◆ **Exercise**:
The answer is every record that follows, printed exactly.

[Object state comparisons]
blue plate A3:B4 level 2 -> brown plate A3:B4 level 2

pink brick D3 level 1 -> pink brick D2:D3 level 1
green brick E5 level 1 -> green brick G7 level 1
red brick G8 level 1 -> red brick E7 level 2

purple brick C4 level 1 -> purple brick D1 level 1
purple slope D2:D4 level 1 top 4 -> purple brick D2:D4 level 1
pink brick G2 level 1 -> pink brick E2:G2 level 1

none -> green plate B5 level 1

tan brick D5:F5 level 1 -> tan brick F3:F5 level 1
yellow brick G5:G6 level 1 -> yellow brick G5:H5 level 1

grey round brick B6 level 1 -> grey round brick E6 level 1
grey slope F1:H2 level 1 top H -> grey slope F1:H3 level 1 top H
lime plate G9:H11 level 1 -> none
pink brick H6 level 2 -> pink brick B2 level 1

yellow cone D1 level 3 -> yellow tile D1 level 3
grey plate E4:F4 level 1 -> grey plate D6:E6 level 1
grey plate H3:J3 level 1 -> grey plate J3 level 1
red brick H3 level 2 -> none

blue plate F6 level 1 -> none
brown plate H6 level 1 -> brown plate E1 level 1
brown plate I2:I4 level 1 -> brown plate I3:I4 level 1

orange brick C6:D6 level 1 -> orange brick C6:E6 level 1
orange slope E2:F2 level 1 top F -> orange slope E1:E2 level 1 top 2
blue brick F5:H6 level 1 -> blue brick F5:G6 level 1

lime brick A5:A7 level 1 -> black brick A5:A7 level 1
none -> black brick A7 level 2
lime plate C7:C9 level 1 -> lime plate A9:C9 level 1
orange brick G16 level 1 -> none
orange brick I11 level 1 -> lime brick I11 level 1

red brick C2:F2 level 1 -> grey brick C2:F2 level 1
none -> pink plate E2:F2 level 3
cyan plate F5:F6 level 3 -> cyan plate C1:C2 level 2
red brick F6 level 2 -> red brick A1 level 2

◆ **Exercise solution**:
blue plate A3:B4 level 2 -> brown plate A3:B4 level 2

pink brick D3 level 1 -> pink brick D2:D3 level 1
green brick E5 level 1 -> green brick G7 level 1
red brick G8 level 1 -> red brick E7 level 2

purple brick C4 level 1 -> purple brick D1 level 1
purple slope D2:D4 level 1 top 4 -> purple brick D2:D4 level 1
pink brick G2 level 1 -> pink brick E2:G2 level 1

none -> green plate B5 level 1

tan brick D5:F5 level 1 -> tan brick F3:F5 level 1
yellow brick G5:G6 level 1 -> yellow brick G5:H5 level 1

grey round brick B6 level 1 -> grey round brick E6 level 1
grey slope F1:H2 level 1 top H -> grey slope F1:H3 level 1 top H
lime plate G9:H11 level 1 -> none
pink brick H6 level 2 -> pink brick B2 level 1

yellow cone D1 level 3 -> yellow tile D1 level 3
grey plate E4:F4 level 1 -> grey plate D6:E6 level 1
grey plate H3:J3 level 1 -> grey plate J3 level 1
red brick H3 level 2 -> none

blue plate F6 level 1 -> none
brown plate H6 level 1 -> brown plate E1 level 1
brown plate I2:I4 level 1 -> brown plate I3:I4 level 1

orange brick C6:D6 level 1 -> orange brick C6:E6 level 1
orange slope E2:F2 level 1 top F -> orange slope E1:E2 level 1 top 2
blue brick F5:H6 level 1 -> blue brick F5:G6 level 1

lime brick A5:A7 level 1 -> black brick A5:A7 level 1
none -> black brick A7 level 2
lime plate C7:C9 level 1 -> lime plate A9:C9 level 1
orange brick G16 level 1 -> none
orange brick I11 level 1 -> lime brick I11 level 1

red brick C2:F2 level 1 -> grey brick C2:F2 level 1
none -> pink plate E2:F2 level 3
cyan plate F5:F6 level 3 -> cyan plate C1:C2 level 2
red brick F6 level 2 -> red brick A1 level 2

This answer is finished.